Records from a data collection
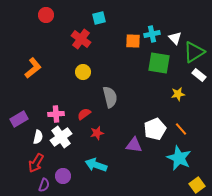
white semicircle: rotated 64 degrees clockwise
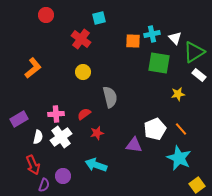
red arrow: moved 3 px left, 2 px down; rotated 54 degrees counterclockwise
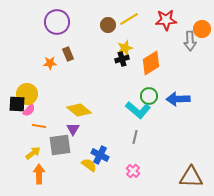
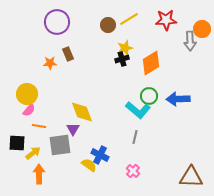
black square: moved 39 px down
yellow diamond: moved 3 px right, 2 px down; rotated 30 degrees clockwise
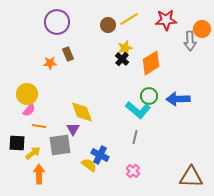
black cross: rotated 32 degrees counterclockwise
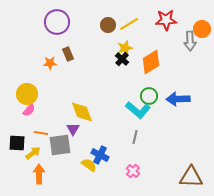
yellow line: moved 5 px down
orange diamond: moved 1 px up
orange line: moved 2 px right, 7 px down
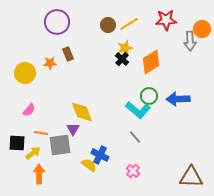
yellow circle: moved 2 px left, 21 px up
gray line: rotated 56 degrees counterclockwise
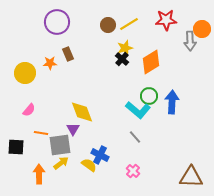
blue arrow: moved 6 px left, 3 px down; rotated 95 degrees clockwise
black square: moved 1 px left, 4 px down
yellow arrow: moved 28 px right, 10 px down
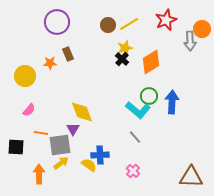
red star: rotated 20 degrees counterclockwise
yellow circle: moved 3 px down
blue cross: rotated 30 degrees counterclockwise
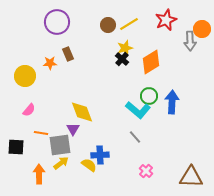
pink cross: moved 13 px right
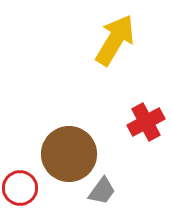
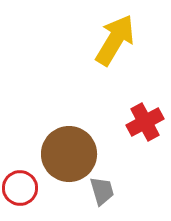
red cross: moved 1 px left
gray trapezoid: rotated 52 degrees counterclockwise
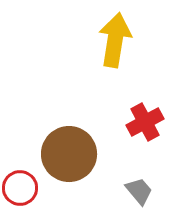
yellow arrow: rotated 22 degrees counterclockwise
gray trapezoid: moved 37 px right; rotated 24 degrees counterclockwise
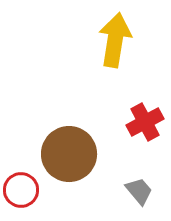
red circle: moved 1 px right, 2 px down
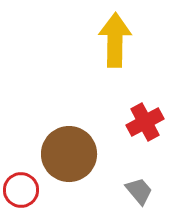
yellow arrow: rotated 8 degrees counterclockwise
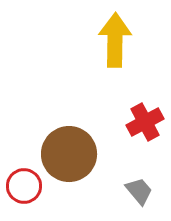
red circle: moved 3 px right, 4 px up
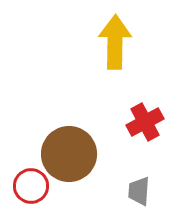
yellow arrow: moved 2 px down
red circle: moved 7 px right
gray trapezoid: rotated 136 degrees counterclockwise
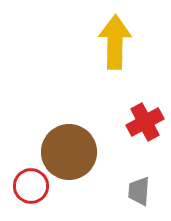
brown circle: moved 2 px up
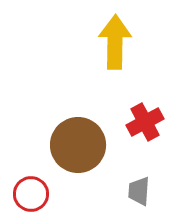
brown circle: moved 9 px right, 7 px up
red circle: moved 8 px down
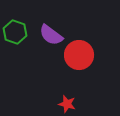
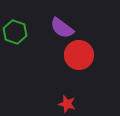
purple semicircle: moved 11 px right, 7 px up
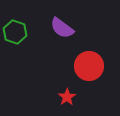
red circle: moved 10 px right, 11 px down
red star: moved 7 px up; rotated 24 degrees clockwise
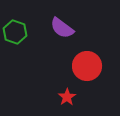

> PROBLEM REQUIREMENTS: Render every line of the items above as a Markdown table with the columns n and Line, giving each line a row number. Leave out blank lines and the pictures.

> IN RESPONSE:
| n | Line |
|---|---|
| 1 | white semicircle: rotated 64 degrees clockwise |
| 2 | red arrow: moved 3 px left, 2 px down; rotated 54 degrees counterclockwise |
| 3 | black square: moved 39 px down |
| 4 | yellow diamond: moved 3 px right, 2 px down; rotated 30 degrees clockwise |
| 5 | black cross: rotated 32 degrees counterclockwise |
| 6 | yellow line: moved 5 px down |
| 7 | orange diamond: moved 1 px up |
| 8 | orange line: moved 2 px right, 7 px down |
| 9 | yellow circle: moved 2 px left, 21 px up |
| 10 | gray line: rotated 56 degrees counterclockwise |
| 11 | blue arrow: moved 6 px left, 3 px down; rotated 95 degrees clockwise |
| 12 | black square: moved 1 px left, 4 px down |
| 13 | yellow arrow: moved 28 px right, 10 px down |
| 14 | red star: rotated 20 degrees counterclockwise |
| 15 | yellow circle: moved 3 px down |
| 16 | blue cross: rotated 30 degrees counterclockwise |
| 17 | pink cross: moved 13 px right |
| 18 | red cross: moved 1 px left |
| 19 | gray trapezoid: rotated 52 degrees counterclockwise |
| 20 | yellow arrow: rotated 22 degrees counterclockwise |
| 21 | gray trapezoid: moved 37 px right; rotated 24 degrees counterclockwise |
| 22 | red circle: moved 1 px right, 2 px down |
| 23 | yellow arrow: rotated 8 degrees counterclockwise |
| 24 | red circle: moved 3 px right, 4 px up |
| 25 | yellow arrow: moved 2 px down |
| 26 | red circle: moved 7 px right |
| 27 | gray trapezoid: rotated 136 degrees counterclockwise |
| 28 | brown circle: moved 2 px up |
| 29 | brown circle: moved 9 px right, 7 px up |
| 30 | red circle: moved 8 px down |
| 31 | purple semicircle: moved 11 px right, 7 px up |
| 32 | red circle: moved 10 px right, 11 px down |
| 33 | red star: moved 7 px up; rotated 24 degrees clockwise |